EXERCISE INPUTS START

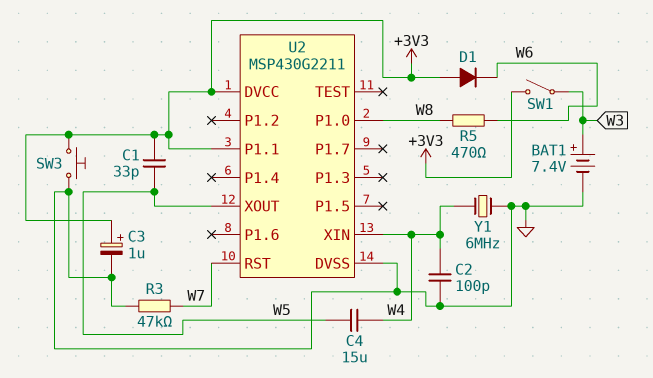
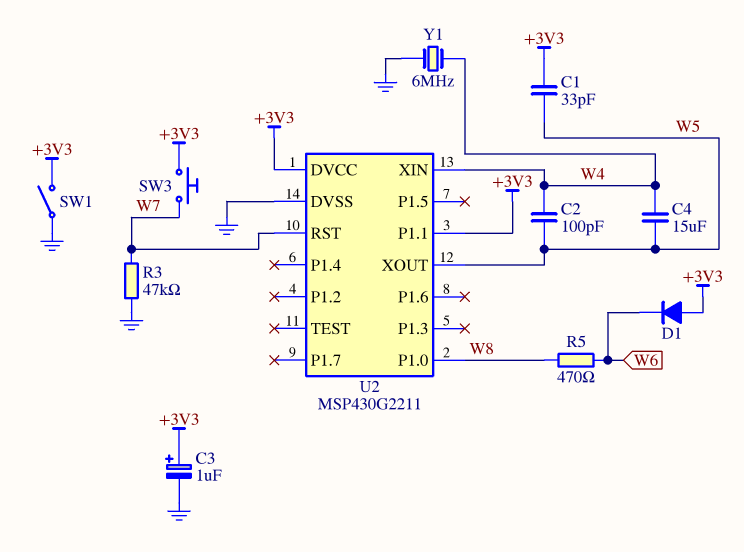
BAT1: 7.4V (plus W3, minus GND) -> none
C2: 100pF (GND, W4) -> 100pF (W4, W5)
SW1: switch (+3V3, W3) -> switch (+3V3, GND)
SW3: button (+3V3, GND) -> button (+3V3, W7)

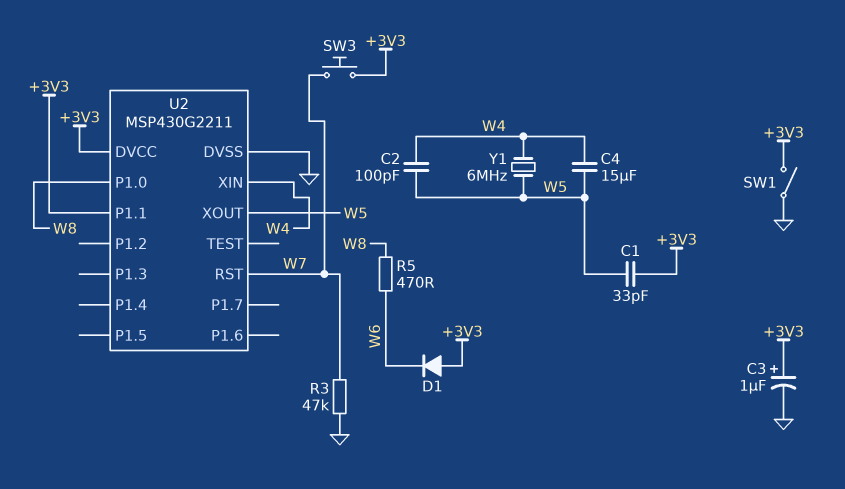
Y1: 6MHz (GND, W4) -> 6MHz (W4, W5)

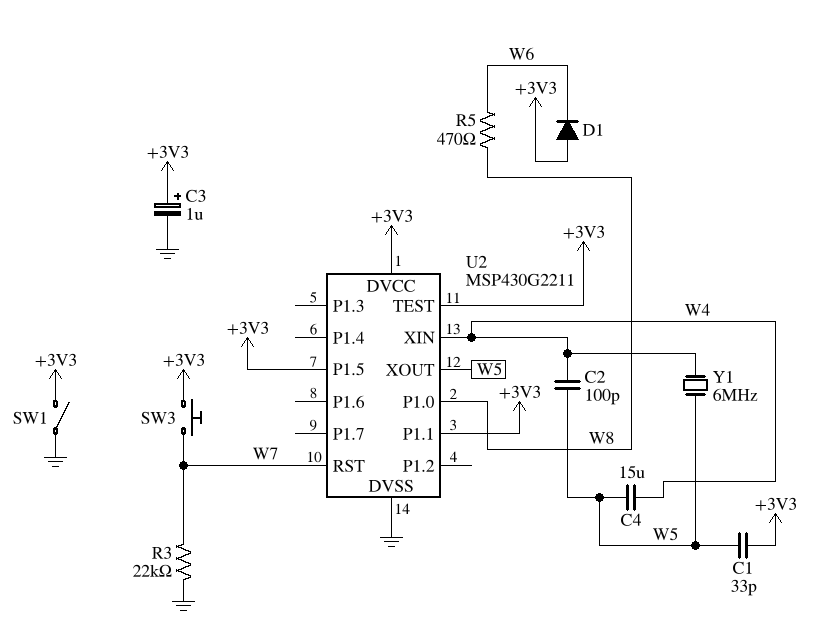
R3: 47k (GND, W7) -> 22k (GND, W7)
U2 pin P1.5: none -> +3V3
U2 pin TEST: none -> +3V3

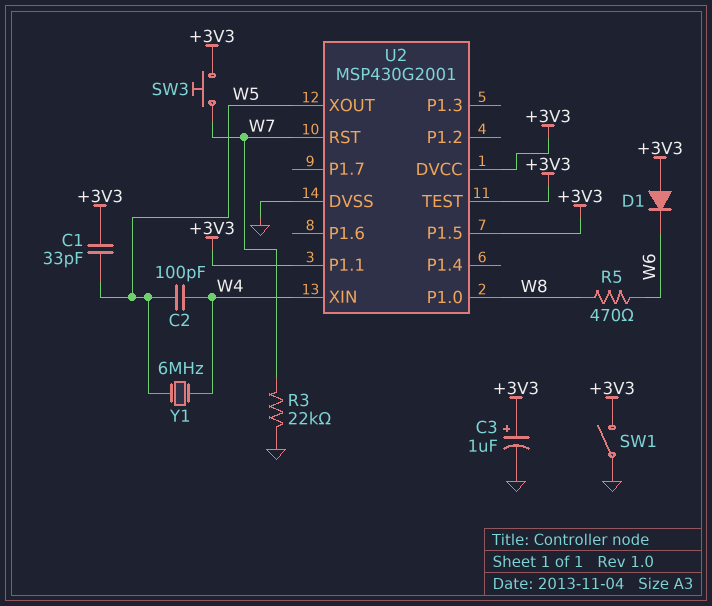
C4: 15uF (W4, W5) -> none
U2: MSP430G2211 -> MSP430G2001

EXERCISE INPUTS END

Where pictures appear, omit them, and transcribe exactly, with nothing else, the lines from the line with "C2: 100pF (GND, W4) -> 100pF (W4, W5)" through the final line of the records above, both ends included.

C2: 100pF (GND, W4) -> 100pF (W4, W5)
SW1: switch (+3V3, W3) -> switch (+3V3, GND)
SW3: button (+3V3, GND) -> button (+3V3, W7)

Y1: 6MHz (GND, W4) -> 6MHz (W4, W5)

R3: 47k (GND, W7) -> 22k (GND, W7)
U2 pin P1.5: none -> +3V3
U2 pin TEST: none -> +3V3

C4: 15uF (W4, W5) -> none
U2: MSP430G2211 -> MSP430G2001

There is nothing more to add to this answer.